Task brief
Return the line containing "red strawberry: 0 -> 1" and all lines after it exactly; stop at the end of the material.

+ + + +

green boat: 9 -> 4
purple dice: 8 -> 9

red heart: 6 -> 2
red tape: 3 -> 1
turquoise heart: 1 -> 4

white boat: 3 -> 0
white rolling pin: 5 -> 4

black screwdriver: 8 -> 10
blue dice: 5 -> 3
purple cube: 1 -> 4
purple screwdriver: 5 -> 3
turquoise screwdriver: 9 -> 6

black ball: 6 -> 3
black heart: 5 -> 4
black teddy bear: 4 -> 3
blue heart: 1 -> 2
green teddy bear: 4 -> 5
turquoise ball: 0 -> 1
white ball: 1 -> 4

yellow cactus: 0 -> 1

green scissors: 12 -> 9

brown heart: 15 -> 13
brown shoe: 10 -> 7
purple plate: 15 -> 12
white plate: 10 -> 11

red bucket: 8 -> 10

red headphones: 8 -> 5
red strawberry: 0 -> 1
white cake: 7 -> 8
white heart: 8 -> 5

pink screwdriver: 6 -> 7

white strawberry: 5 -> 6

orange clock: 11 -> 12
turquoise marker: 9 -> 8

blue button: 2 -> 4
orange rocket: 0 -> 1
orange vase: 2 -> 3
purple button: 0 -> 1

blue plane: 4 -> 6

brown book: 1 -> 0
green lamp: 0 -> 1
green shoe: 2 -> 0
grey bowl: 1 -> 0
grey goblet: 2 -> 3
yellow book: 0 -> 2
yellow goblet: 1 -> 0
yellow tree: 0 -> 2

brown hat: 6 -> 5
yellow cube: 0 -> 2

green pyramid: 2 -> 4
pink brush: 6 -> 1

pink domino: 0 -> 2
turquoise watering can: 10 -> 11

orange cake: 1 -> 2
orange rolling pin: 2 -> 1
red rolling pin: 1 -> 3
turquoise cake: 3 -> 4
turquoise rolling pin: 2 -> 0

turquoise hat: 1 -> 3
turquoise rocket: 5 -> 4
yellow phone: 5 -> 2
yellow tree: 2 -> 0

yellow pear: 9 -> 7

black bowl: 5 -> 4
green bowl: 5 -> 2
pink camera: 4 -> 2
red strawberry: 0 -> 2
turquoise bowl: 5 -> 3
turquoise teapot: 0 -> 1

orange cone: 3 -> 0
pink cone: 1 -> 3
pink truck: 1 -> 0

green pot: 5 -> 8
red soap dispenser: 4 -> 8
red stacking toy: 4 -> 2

+ + + +

Your solution
red strawberry: 0 -> 1
white cake: 7 -> 8
white heart: 8 -> 5

pink screwdriver: 6 -> 7

white strawberry: 5 -> 6

orange clock: 11 -> 12
turquoise marker: 9 -> 8

blue button: 2 -> 4
orange rocket: 0 -> 1
orange vase: 2 -> 3
purple button: 0 -> 1

blue plane: 4 -> 6

brown book: 1 -> 0
green lamp: 0 -> 1
green shoe: 2 -> 0
grey bowl: 1 -> 0
grey goblet: 2 -> 3
yellow book: 0 -> 2
yellow goblet: 1 -> 0
yellow tree: 0 -> 2

brown hat: 6 -> 5
yellow cube: 0 -> 2

green pyramid: 2 -> 4
pink brush: 6 -> 1

pink domino: 0 -> 2
turquoise watering can: 10 -> 11

orange cake: 1 -> 2
orange rolling pin: 2 -> 1
red rolling pin: 1 -> 3
turquoise cake: 3 -> 4
turquoise rolling pin: 2 -> 0

turquoise hat: 1 -> 3
turquoise rocket: 5 -> 4
yellow phone: 5 -> 2
yellow tree: 2 -> 0

yellow pear: 9 -> 7

black bowl: 5 -> 4
green bowl: 5 -> 2
pink camera: 4 -> 2
red strawberry: 0 -> 2
turquoise bowl: 5 -> 3
turquoise teapot: 0 -> 1

orange cone: 3 -> 0
pink cone: 1 -> 3
pink truck: 1 -> 0

green pot: 5 -> 8
red soap dispenser: 4 -> 8
red stacking toy: 4 -> 2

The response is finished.